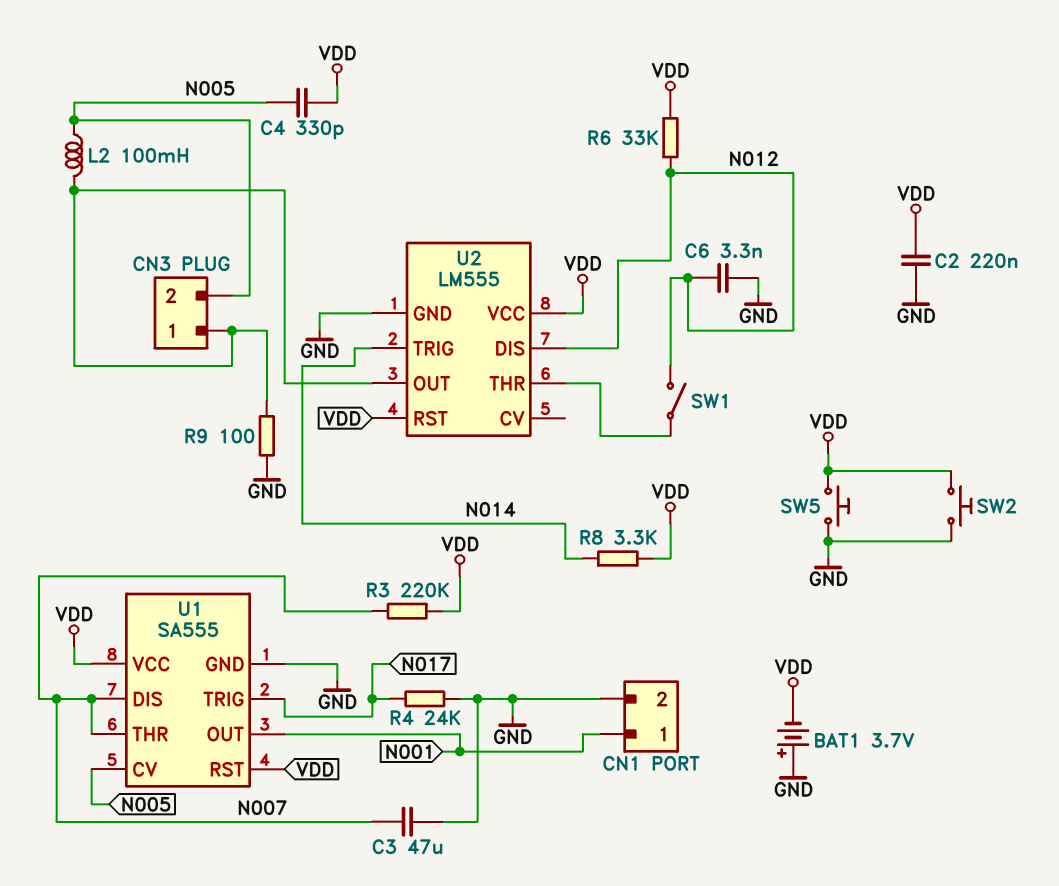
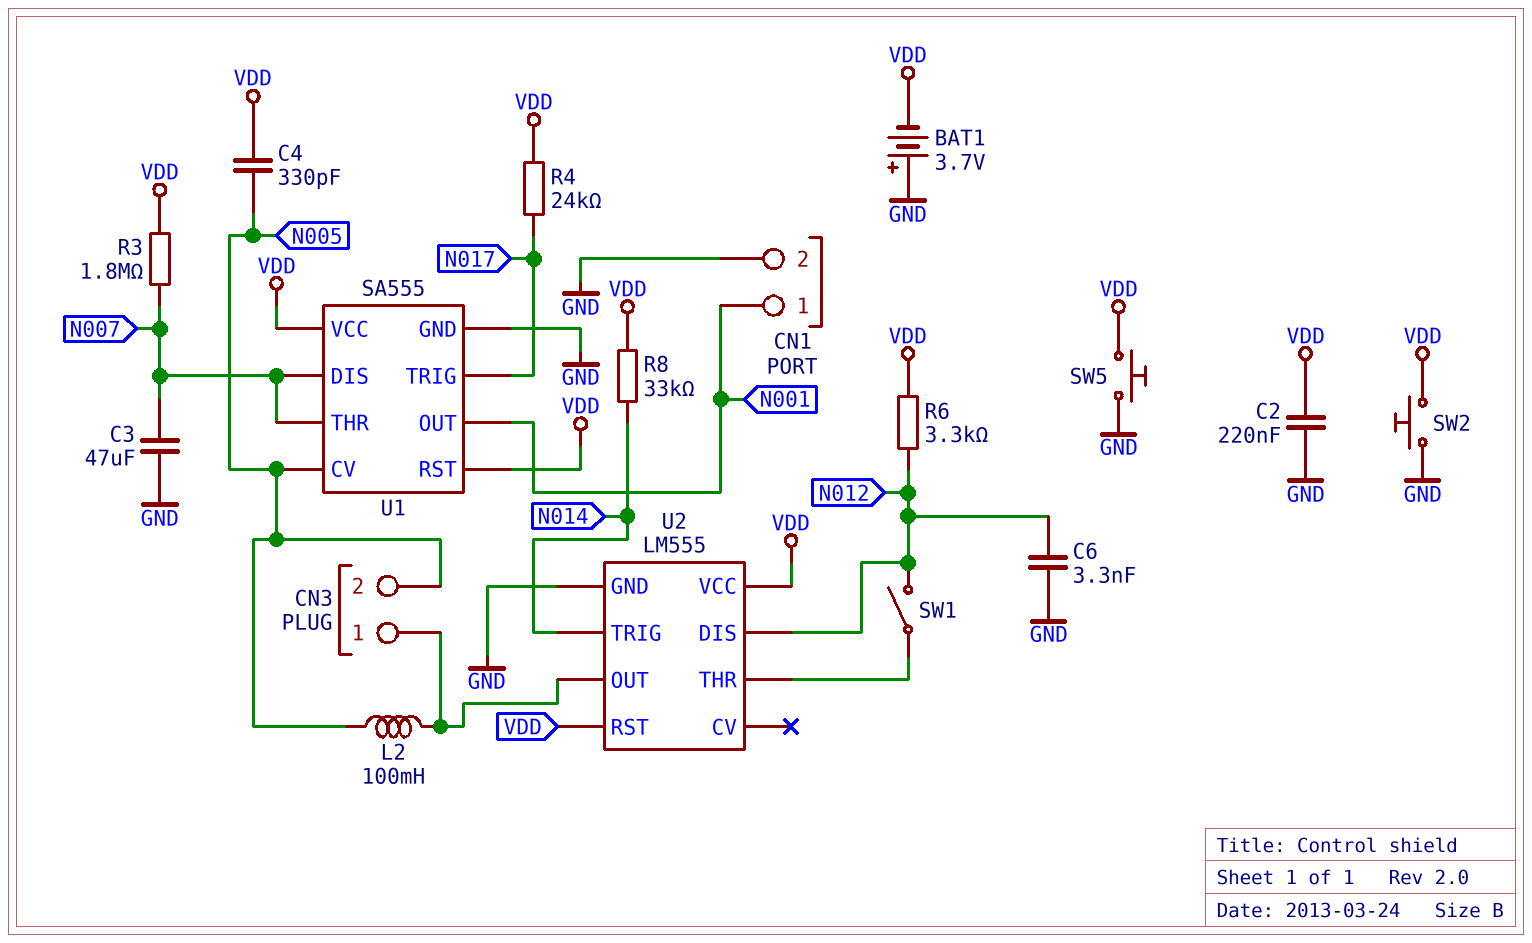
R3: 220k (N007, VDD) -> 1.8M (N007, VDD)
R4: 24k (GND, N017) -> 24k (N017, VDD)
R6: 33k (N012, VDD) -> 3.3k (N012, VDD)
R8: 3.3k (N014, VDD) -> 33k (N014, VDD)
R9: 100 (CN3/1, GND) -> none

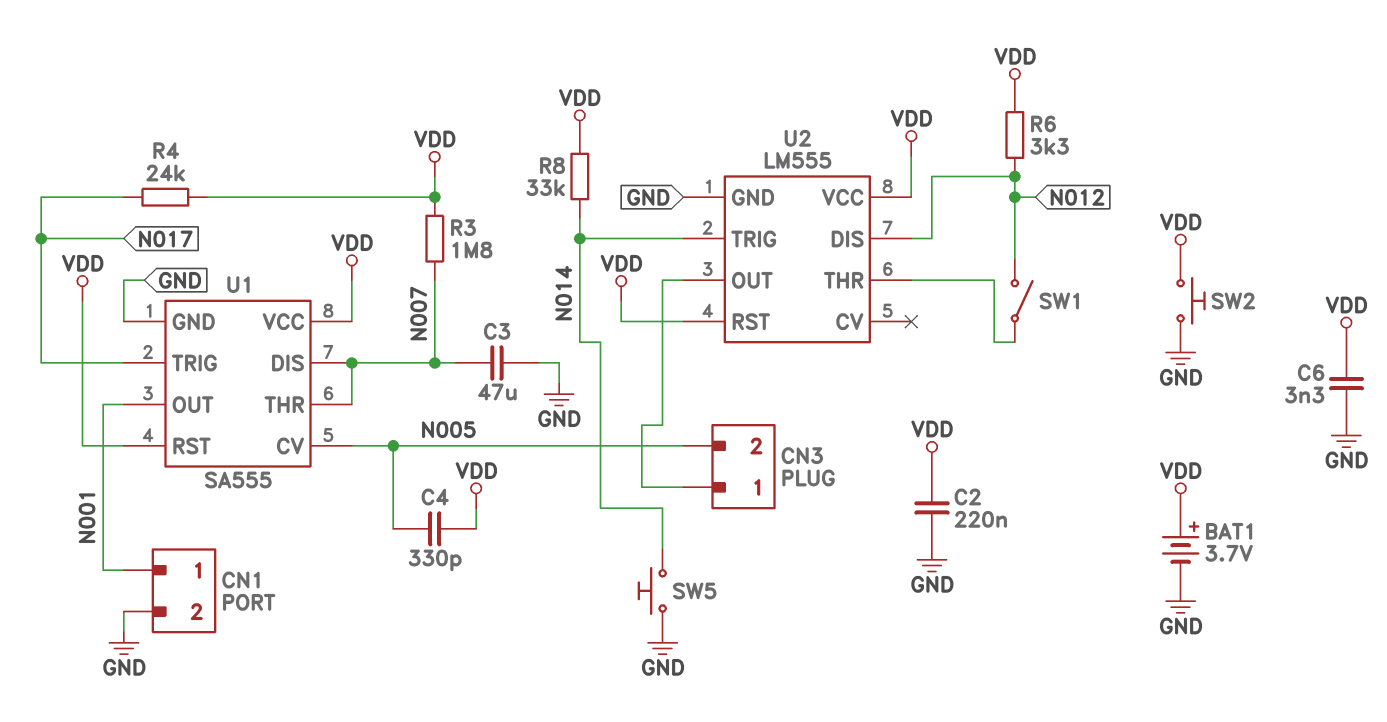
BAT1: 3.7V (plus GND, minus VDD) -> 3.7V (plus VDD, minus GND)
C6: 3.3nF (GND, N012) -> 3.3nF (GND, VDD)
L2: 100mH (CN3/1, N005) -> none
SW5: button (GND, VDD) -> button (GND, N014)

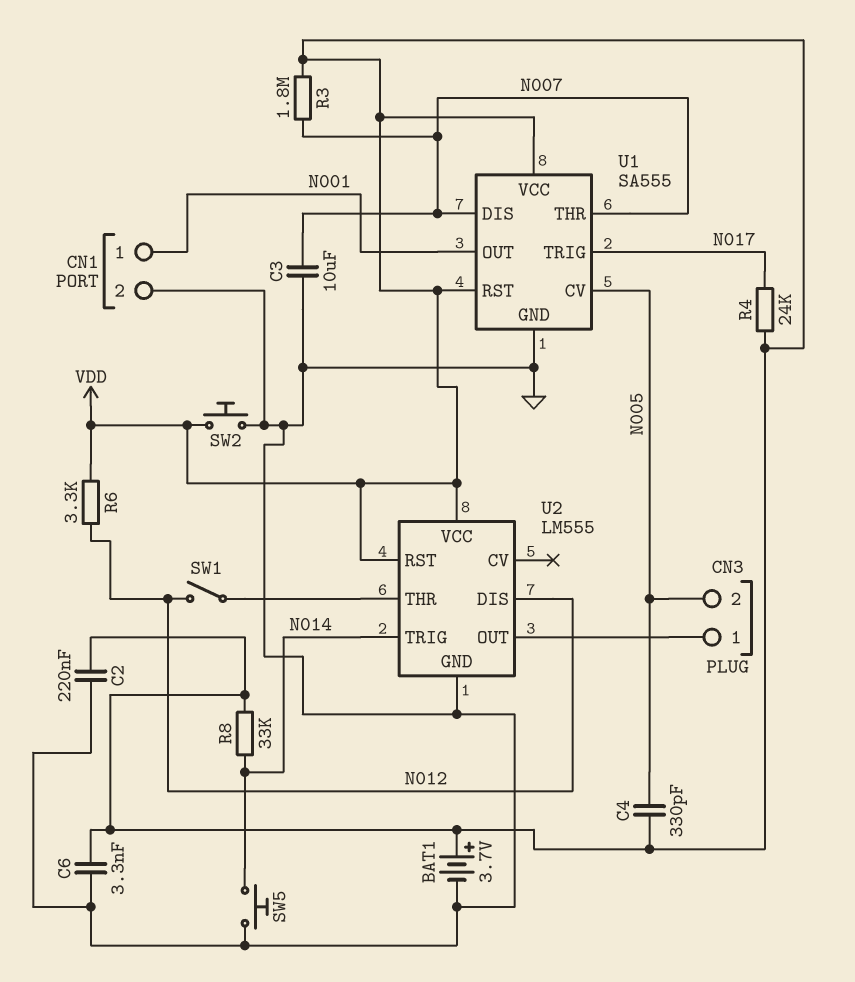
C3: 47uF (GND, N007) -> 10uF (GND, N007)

====================

**TASK GOAL**
For this exercise, return the data above exactly and leave every picture out.

**EXERCISE RESPONSE**
R3: 220k (N007, VDD) -> 1.8M (N007, VDD)
R4: 24k (GND, N017) -> 24k (N017, VDD)
R6: 33k (N012, VDD) -> 3.3k (N012, VDD)
R8: 3.3k (N014, VDD) -> 33k (N014, VDD)
R9: 100 (CN3/1, GND) -> none

BAT1: 3.7V (plus GND, minus VDD) -> 3.7V (plus VDD, minus GND)
C6: 3.3nF (GND, N012) -> 3.3nF (GND, VDD)
L2: 100mH (CN3/1, N005) -> none
SW5: button (GND, VDD) -> button (GND, N014)

C3: 47uF (GND, N007) -> 10uF (GND, N007)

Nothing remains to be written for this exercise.